= What you need to do =
Take each line of the data that contains the string "orange" and copy it.

= Working data =
□ □ □
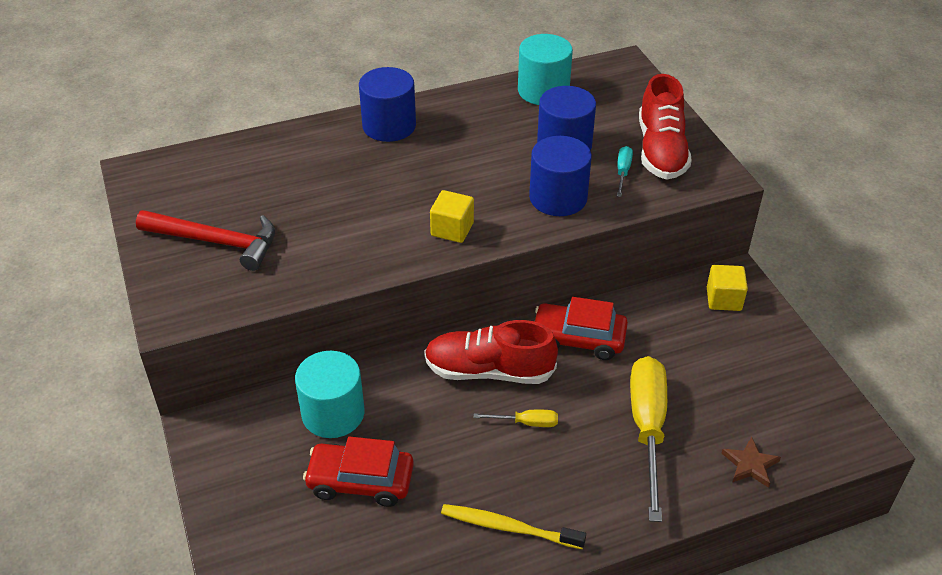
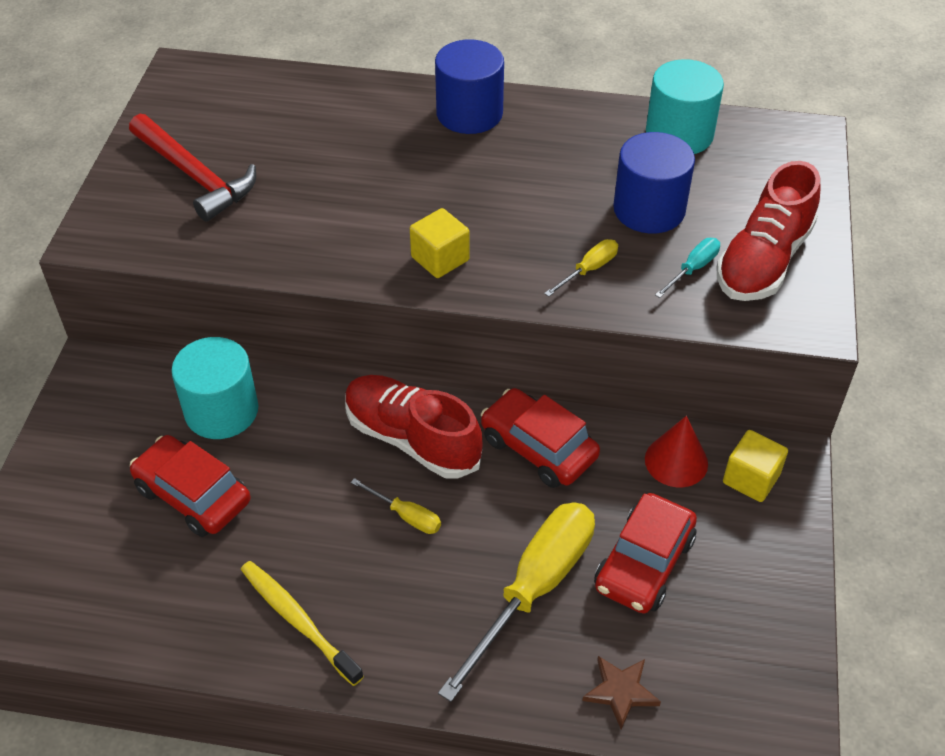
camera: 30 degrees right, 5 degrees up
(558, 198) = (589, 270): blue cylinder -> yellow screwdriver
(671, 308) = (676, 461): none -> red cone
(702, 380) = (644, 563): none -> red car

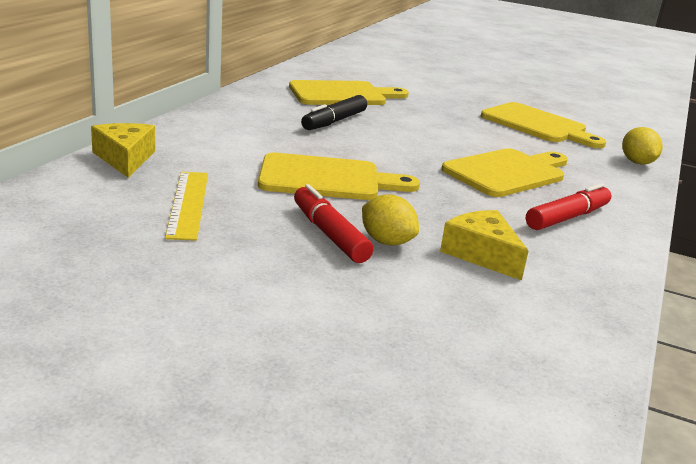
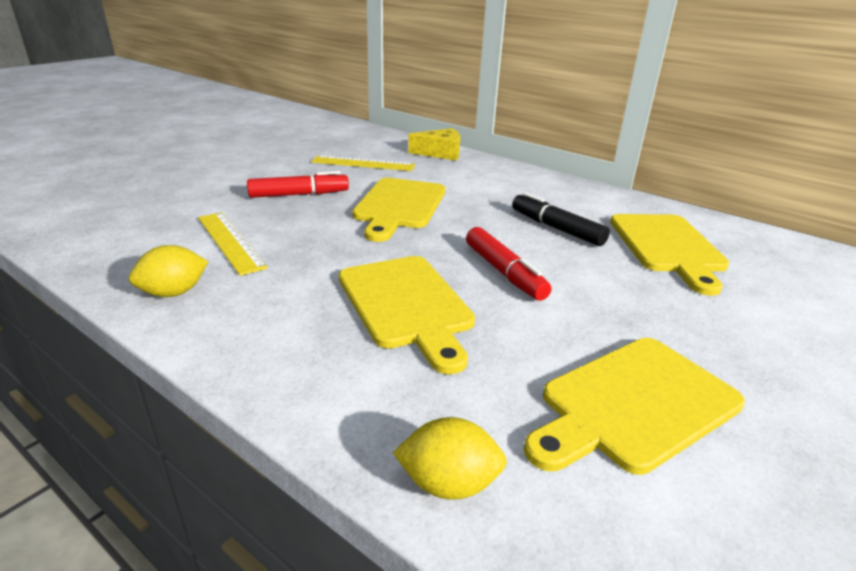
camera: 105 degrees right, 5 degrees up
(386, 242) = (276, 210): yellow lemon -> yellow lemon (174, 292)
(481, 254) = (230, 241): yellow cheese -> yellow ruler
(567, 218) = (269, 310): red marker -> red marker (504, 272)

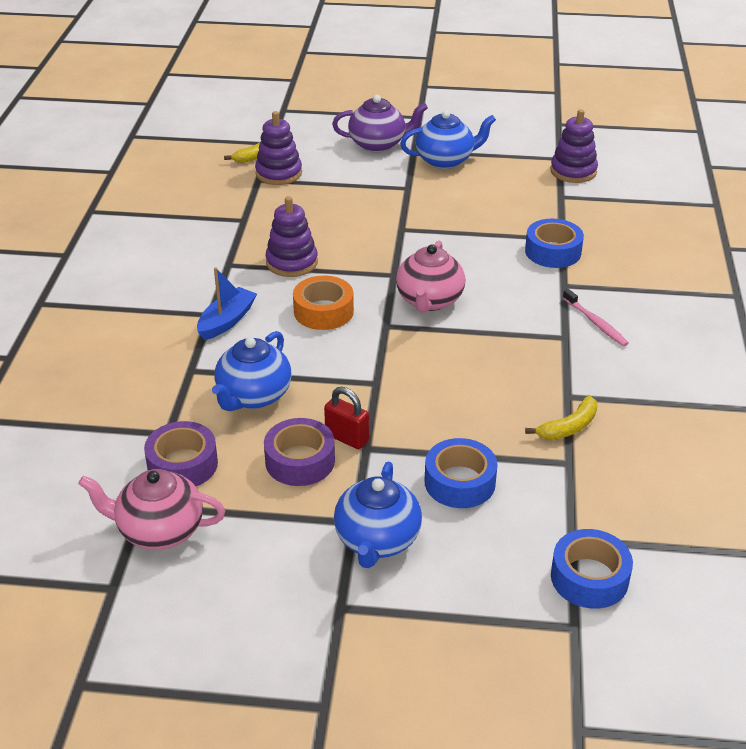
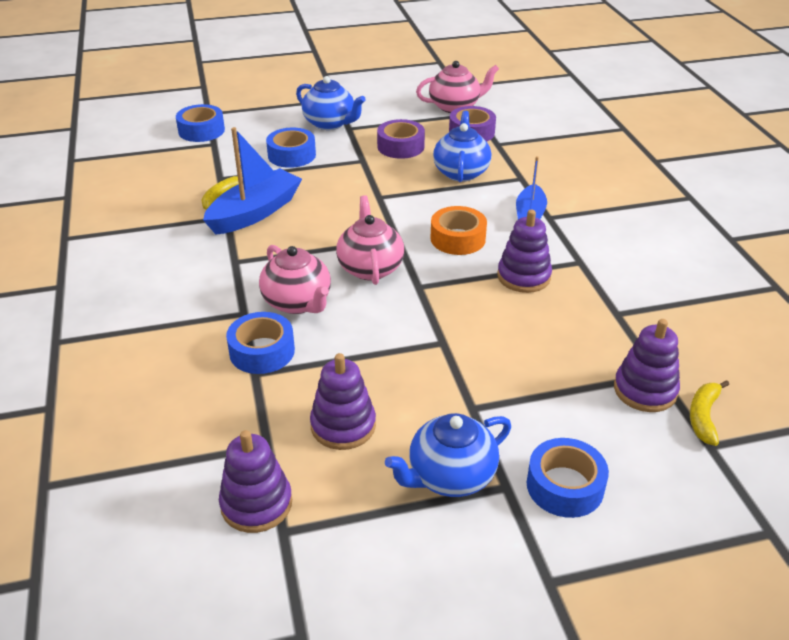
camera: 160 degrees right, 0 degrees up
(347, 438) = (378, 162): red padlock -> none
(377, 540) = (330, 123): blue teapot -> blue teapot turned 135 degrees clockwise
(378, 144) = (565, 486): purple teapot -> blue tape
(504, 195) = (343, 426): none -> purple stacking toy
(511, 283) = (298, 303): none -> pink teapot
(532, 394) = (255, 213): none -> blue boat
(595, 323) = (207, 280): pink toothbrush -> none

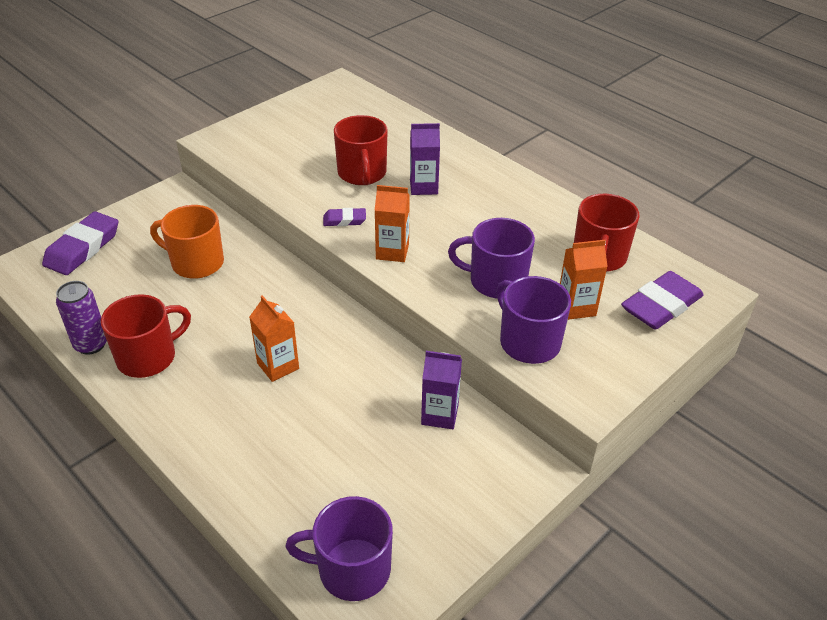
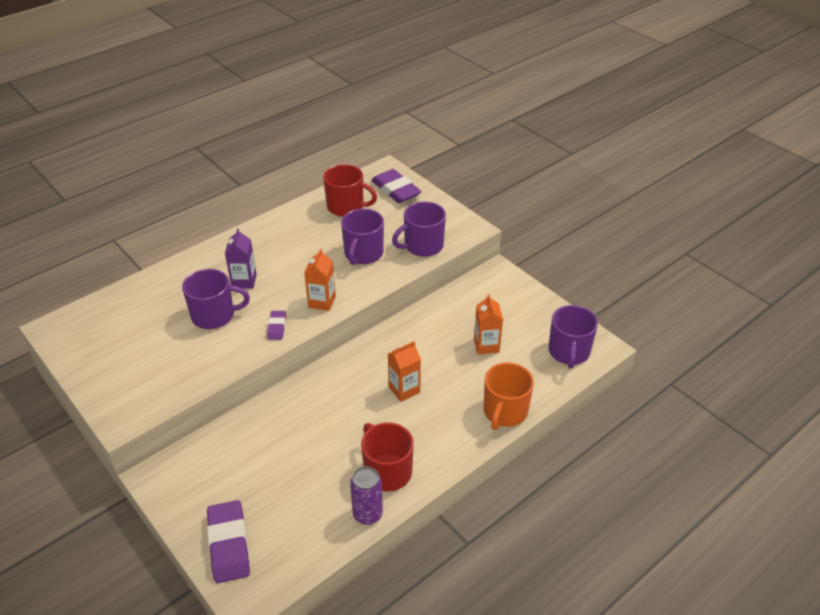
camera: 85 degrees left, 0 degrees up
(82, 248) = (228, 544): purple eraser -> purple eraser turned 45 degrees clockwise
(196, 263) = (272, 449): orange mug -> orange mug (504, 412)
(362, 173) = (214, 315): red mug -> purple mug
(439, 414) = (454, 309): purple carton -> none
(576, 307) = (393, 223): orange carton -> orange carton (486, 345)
□ □ □
= Result of this task =
(196, 263) = (272, 449): orange mug -> orange mug (504, 412)
(576, 307) = (393, 223): orange carton -> orange carton (486, 345)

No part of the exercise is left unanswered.